DIRECTIONS:
The line containing "red triangle: (58, 203) -> (24, 148), moved" marks the end, so write out exactly every line from the top of the entries below through that one.
Segment Start: DATASET EXCERPTS
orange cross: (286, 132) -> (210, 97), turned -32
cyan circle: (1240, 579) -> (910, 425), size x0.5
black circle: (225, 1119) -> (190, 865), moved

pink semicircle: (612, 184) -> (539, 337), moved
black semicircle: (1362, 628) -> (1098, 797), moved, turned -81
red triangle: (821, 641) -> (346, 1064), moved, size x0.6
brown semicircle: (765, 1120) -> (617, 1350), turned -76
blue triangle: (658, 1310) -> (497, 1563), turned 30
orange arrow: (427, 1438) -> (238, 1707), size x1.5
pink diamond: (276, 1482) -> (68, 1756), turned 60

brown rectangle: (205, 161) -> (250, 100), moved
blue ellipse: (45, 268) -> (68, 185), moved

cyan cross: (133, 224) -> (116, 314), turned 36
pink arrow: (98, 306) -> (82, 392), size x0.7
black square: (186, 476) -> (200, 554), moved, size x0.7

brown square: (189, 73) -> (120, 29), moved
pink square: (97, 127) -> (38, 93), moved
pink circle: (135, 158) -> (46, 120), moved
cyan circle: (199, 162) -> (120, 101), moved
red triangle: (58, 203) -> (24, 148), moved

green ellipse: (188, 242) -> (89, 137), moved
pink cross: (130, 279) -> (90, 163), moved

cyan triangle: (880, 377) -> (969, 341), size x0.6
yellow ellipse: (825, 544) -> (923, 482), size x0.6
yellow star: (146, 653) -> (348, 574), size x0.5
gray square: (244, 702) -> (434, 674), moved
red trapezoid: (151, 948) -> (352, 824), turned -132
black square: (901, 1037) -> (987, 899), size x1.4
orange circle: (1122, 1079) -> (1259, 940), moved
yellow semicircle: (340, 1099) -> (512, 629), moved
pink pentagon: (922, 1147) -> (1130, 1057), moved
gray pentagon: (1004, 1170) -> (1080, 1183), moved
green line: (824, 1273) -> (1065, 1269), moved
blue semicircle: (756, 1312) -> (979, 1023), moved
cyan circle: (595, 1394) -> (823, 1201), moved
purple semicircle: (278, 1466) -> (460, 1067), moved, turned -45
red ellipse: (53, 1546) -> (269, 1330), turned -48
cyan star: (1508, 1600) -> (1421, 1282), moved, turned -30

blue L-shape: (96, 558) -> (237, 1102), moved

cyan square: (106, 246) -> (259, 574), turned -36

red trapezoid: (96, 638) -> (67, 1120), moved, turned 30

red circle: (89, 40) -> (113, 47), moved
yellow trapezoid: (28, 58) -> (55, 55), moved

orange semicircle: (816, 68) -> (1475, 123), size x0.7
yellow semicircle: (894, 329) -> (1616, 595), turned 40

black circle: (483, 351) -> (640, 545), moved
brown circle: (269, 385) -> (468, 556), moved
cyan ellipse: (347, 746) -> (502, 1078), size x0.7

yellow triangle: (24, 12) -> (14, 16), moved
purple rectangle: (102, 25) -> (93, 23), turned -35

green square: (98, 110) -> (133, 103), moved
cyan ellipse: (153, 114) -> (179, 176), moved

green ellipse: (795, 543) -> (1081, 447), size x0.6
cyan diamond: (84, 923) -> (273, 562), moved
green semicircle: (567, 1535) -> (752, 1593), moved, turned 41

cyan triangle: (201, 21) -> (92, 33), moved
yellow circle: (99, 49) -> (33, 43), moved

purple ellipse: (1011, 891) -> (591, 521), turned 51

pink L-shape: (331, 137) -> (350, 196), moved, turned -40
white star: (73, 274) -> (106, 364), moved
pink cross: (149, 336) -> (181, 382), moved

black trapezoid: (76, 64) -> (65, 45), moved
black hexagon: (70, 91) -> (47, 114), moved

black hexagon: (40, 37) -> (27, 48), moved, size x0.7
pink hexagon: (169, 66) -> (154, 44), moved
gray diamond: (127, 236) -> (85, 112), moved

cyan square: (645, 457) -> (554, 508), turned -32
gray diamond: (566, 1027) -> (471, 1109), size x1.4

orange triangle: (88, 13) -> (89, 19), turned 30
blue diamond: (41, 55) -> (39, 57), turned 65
Segment End: DATASET EXCERPTS
COMPLETED TASK:
orange cross: (286, 132) -> (210, 97), turned -32
cyan circle: (1240, 579) -> (910, 425), size x0.5
black circle: (225, 1119) -> (190, 865), moved

pink semicircle: (612, 184) -> (539, 337), moved
black semicircle: (1362, 628) -> (1098, 797), moved, turned -81
red triangle: (821, 641) -> (346, 1064), moved, size x0.6
brown semicircle: (765, 1120) -> (617, 1350), turned -76
blue triangle: (658, 1310) -> (497, 1563), turned 30
orange arrow: (427, 1438) -> (238, 1707), size x1.5
pink diamond: (276, 1482) -> (68, 1756), turned 60

brown rectangle: (205, 161) -> (250, 100), moved
blue ellipse: (45, 268) -> (68, 185), moved

cyan cross: (133, 224) -> (116, 314), turned 36
pink arrow: (98, 306) -> (82, 392), size x0.7
black square: (186, 476) -> (200, 554), moved, size x0.7

brown square: (189, 73) -> (120, 29), moved
pink square: (97, 127) -> (38, 93), moved
pink circle: (135, 158) -> (46, 120), moved
cyan circle: (199, 162) -> (120, 101), moved
red triangle: (58, 203) -> (24, 148), moved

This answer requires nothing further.